WHAT THE EXERCISE ASKS
Your result will be the set of lines with "orange", copied from the material below.

=-=-=

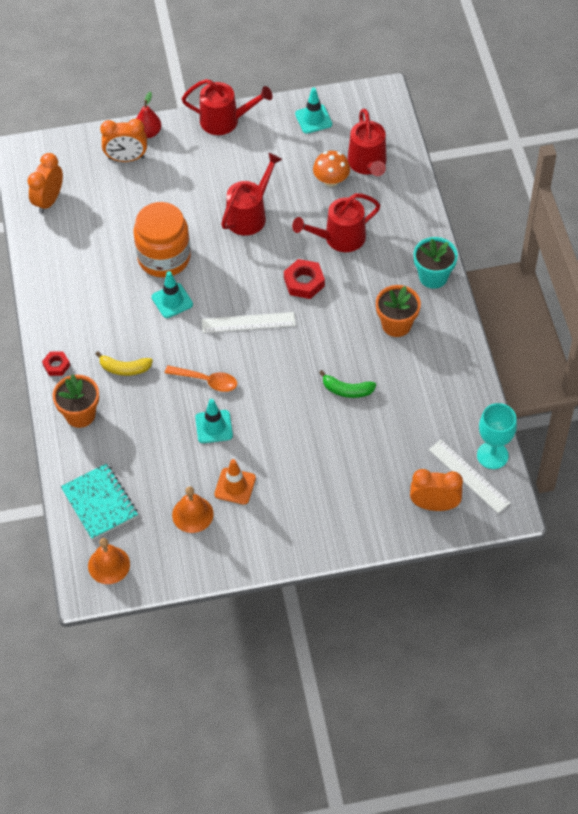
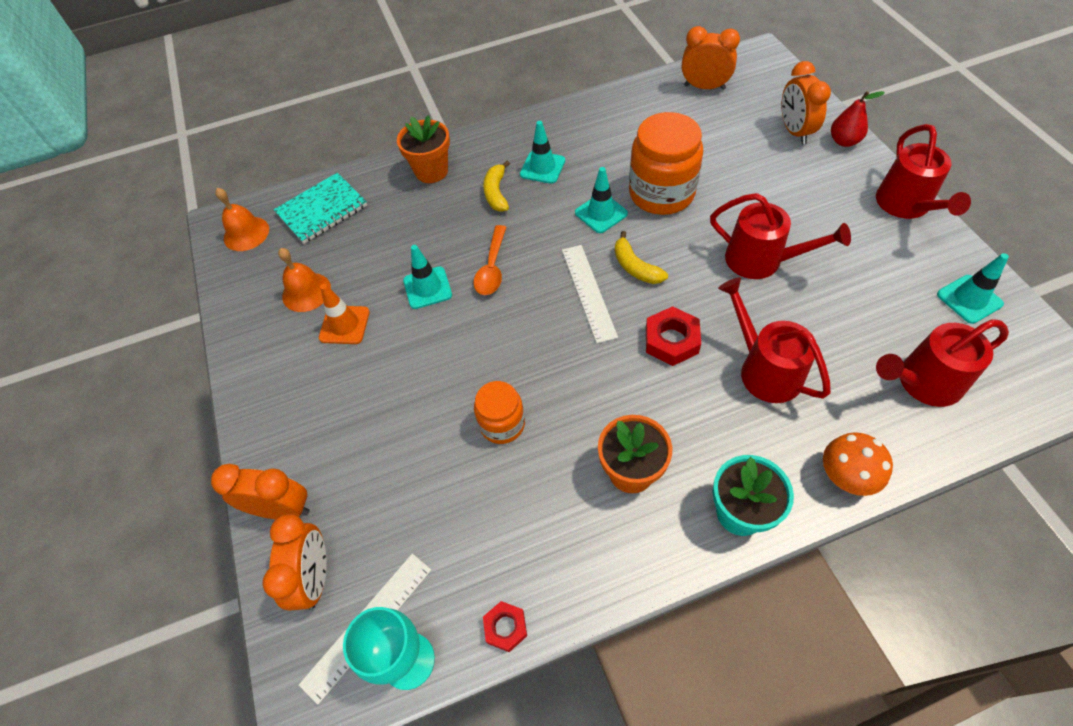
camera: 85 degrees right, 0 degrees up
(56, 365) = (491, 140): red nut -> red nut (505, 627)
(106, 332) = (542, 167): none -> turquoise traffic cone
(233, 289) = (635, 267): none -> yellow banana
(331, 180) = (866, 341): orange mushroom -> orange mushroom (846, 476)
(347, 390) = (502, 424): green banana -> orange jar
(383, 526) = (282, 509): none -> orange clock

=-=-=

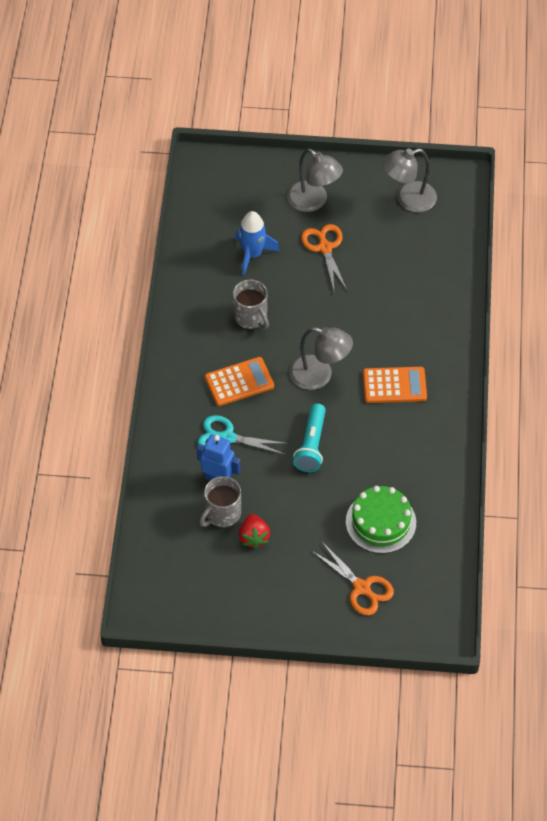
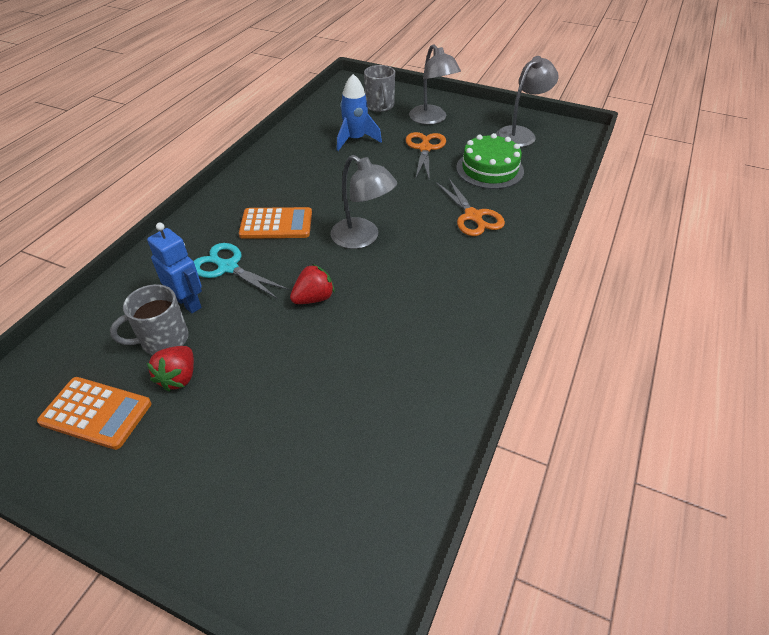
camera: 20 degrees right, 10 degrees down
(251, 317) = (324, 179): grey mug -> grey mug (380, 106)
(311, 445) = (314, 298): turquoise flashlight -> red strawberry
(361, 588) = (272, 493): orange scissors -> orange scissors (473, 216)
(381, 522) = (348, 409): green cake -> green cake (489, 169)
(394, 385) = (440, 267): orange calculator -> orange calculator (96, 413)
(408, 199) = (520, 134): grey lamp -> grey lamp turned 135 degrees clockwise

=-=-=

ANSWER FOR THE TASK
(331, 180) = (866, 341): orange mushroom -> orange mushroom (846, 476)
(347, 390) = (502, 424): green banana -> orange jar
(383, 526) = (282, 509): none -> orange clock
(361, 588) = (272, 493): orange scissors -> orange scissors (473, 216)
(394, 385) = (440, 267): orange calculator -> orange calculator (96, 413)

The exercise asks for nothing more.